**INFORMATION SHOWN**
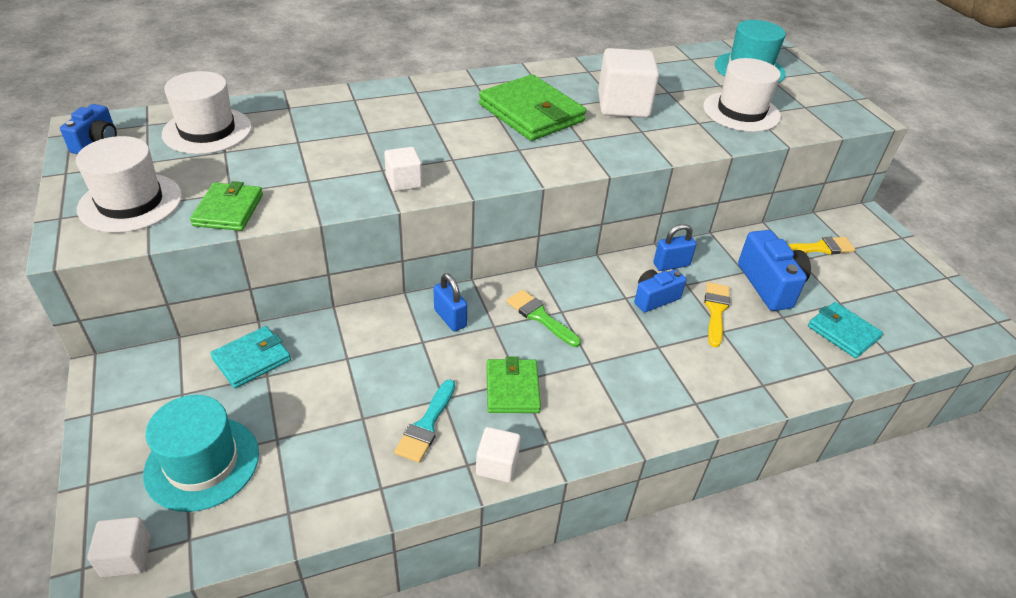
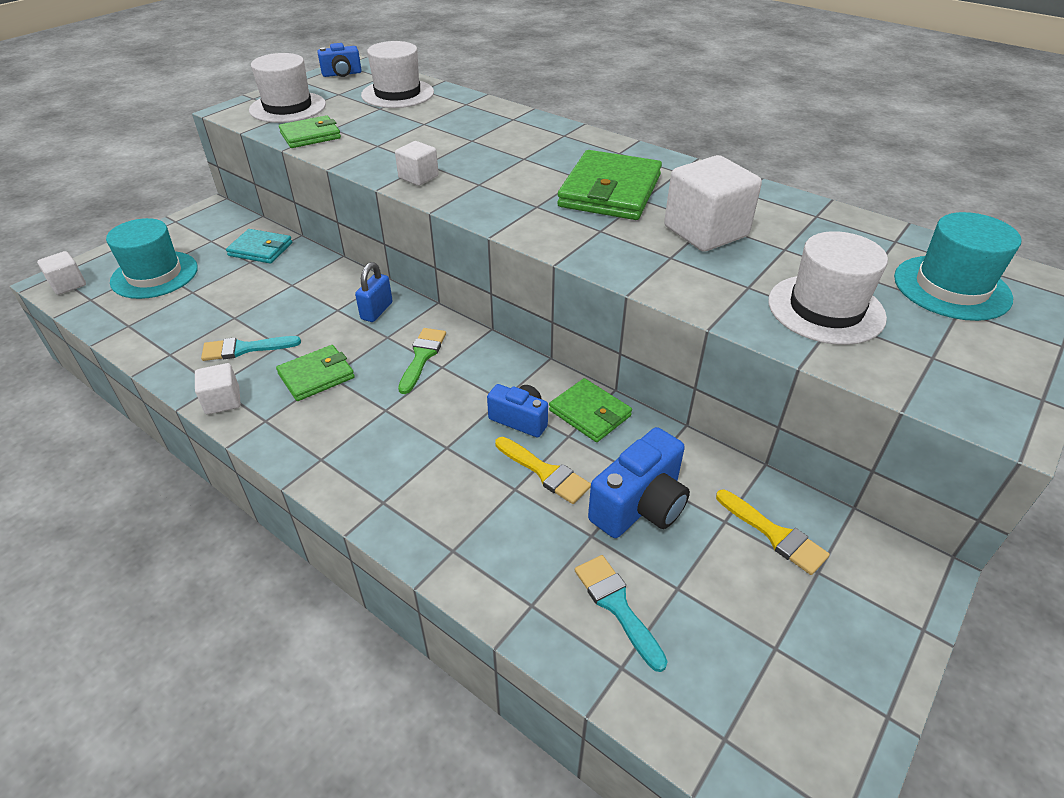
camera: 60 degrees right, 0 degrees up
blue padlock [653,224,696,271] -> green wallet [549,378,632,442]
yellow brush [704,282,730,347] -> yellow brush turned 60 degrees clockwise [495,437,591,504]
turquoise wallet [808,302,883,358] -> turquoise brush [575,555,668,672]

**WHAT YOU ARE ASKED TO DO**
Without including any picture, set down the listing above exactly as it appears.

**PROBLEM SOLUTION**
camera: 60 degrees right, 0 degrees up
blue padlock [653,224,696,271] -> green wallet [549,378,632,442]
yellow brush [704,282,730,347] -> yellow brush turned 60 degrees clockwise [495,437,591,504]
turquoise wallet [808,302,883,358] -> turquoise brush [575,555,668,672]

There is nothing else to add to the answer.